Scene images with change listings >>
____
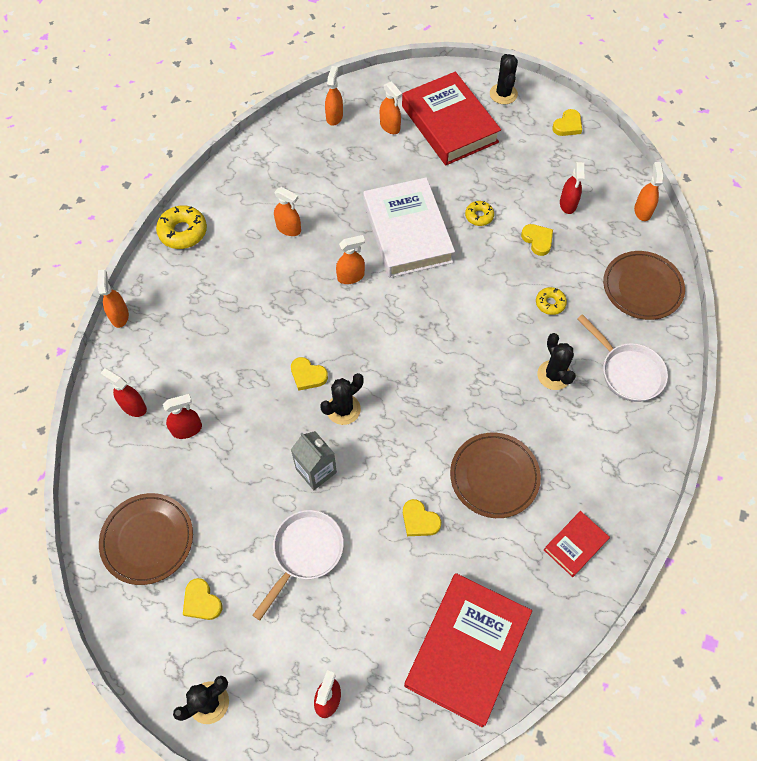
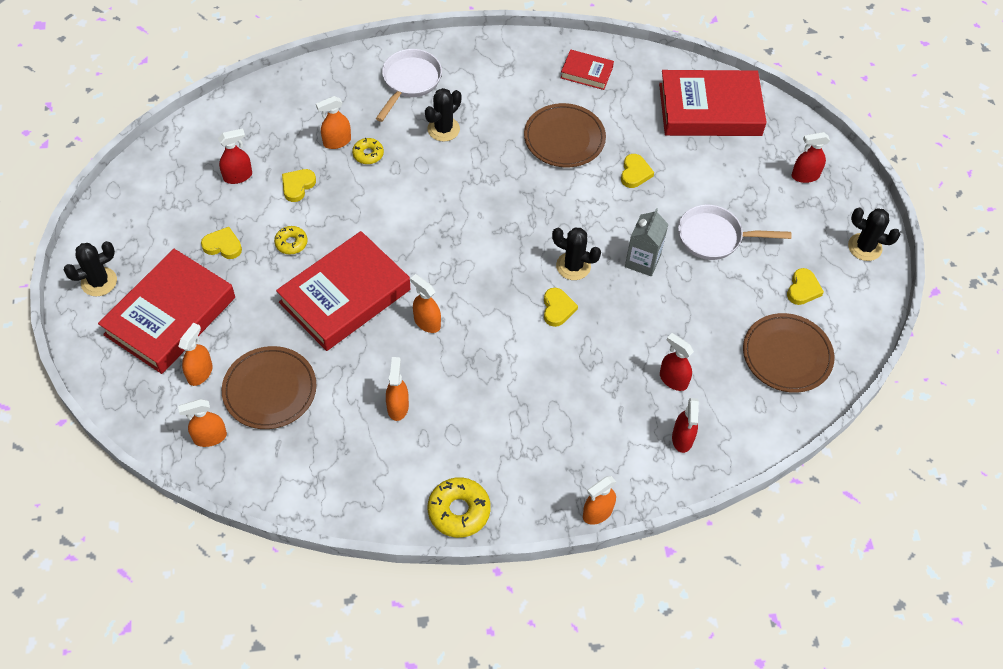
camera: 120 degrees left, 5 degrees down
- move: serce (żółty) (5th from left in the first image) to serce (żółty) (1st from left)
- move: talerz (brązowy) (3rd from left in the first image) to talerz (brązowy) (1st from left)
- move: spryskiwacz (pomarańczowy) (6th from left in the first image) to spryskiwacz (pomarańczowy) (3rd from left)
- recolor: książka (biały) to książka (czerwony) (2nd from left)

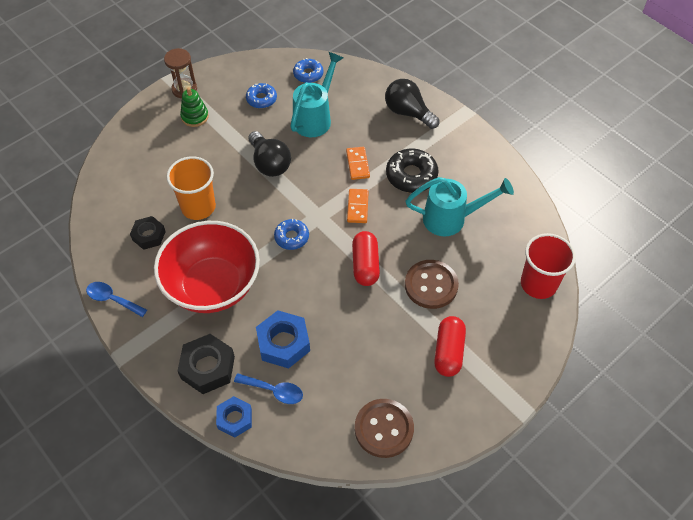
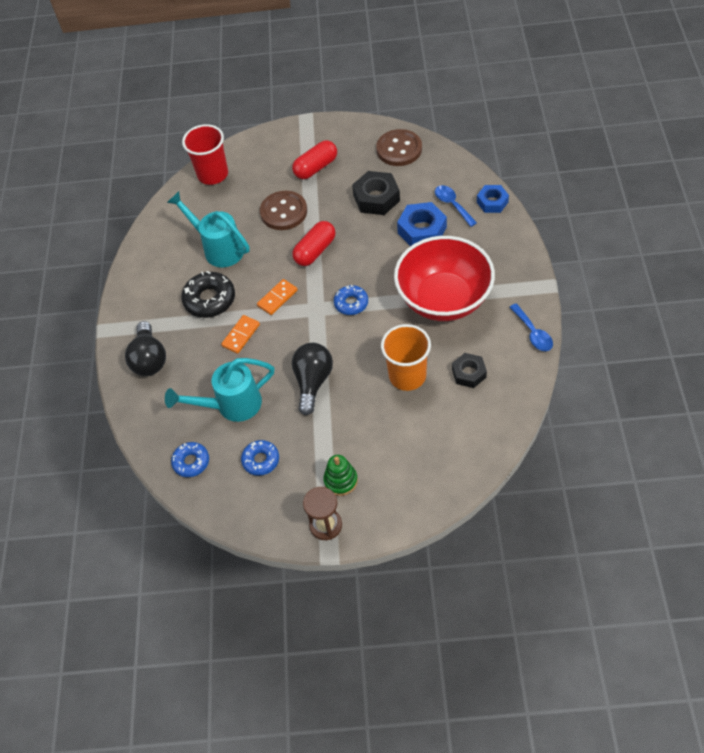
camera: 135 degrees left, 0 degrees up
- move: nakrętka (czarny) (2nd from left in the first image) to nakrętka (czarny) (1st from left)

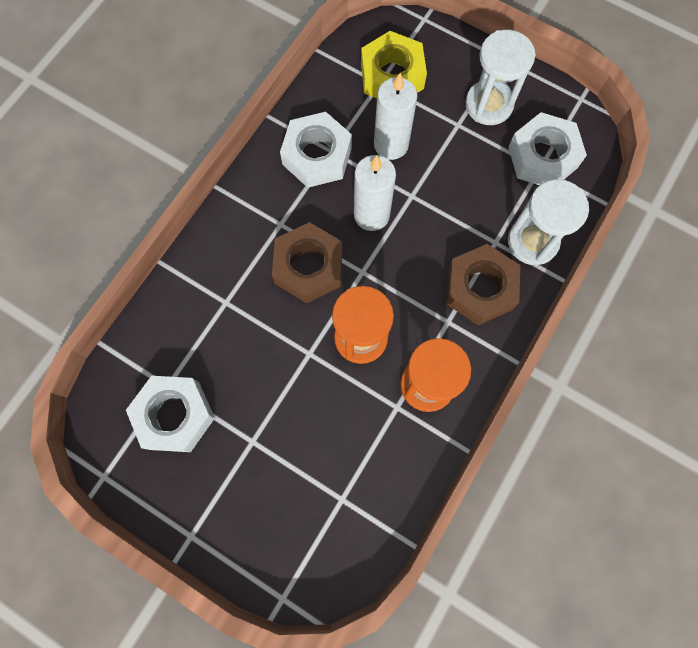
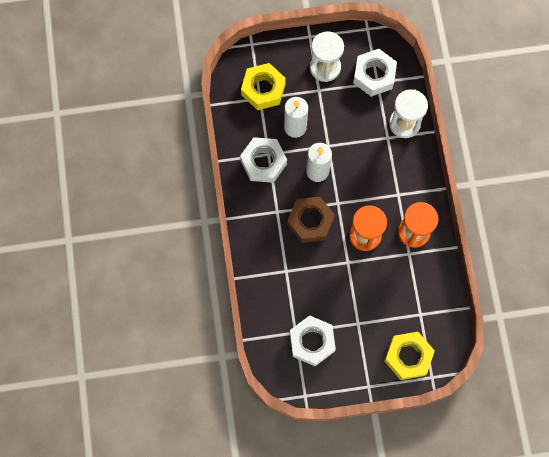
camera: 40 degrees left, 0 degrees up
- delete: nakrętka (brązowy) (2nd from left)
- insert: nakrętka (żółty) (2nd from left)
____
EXERCISE GOAL >> Exactly the lines from the one that contains "camera: 135 degrees left, 0 degrees up" through the final line of the records above are needed, given again word for word, with every picture left out.

RESPONSE >>
camera: 135 degrees left, 0 degrees up
- move: nakrętka (czarny) (2nd from left in the first image) to nakrętka (czarny) (1st from left)

camera: 40 degrees left, 0 degrees up
- delete: nakrętka (brązowy) (2nd from left)
- insert: nakrętka (żółty) (2nd from left)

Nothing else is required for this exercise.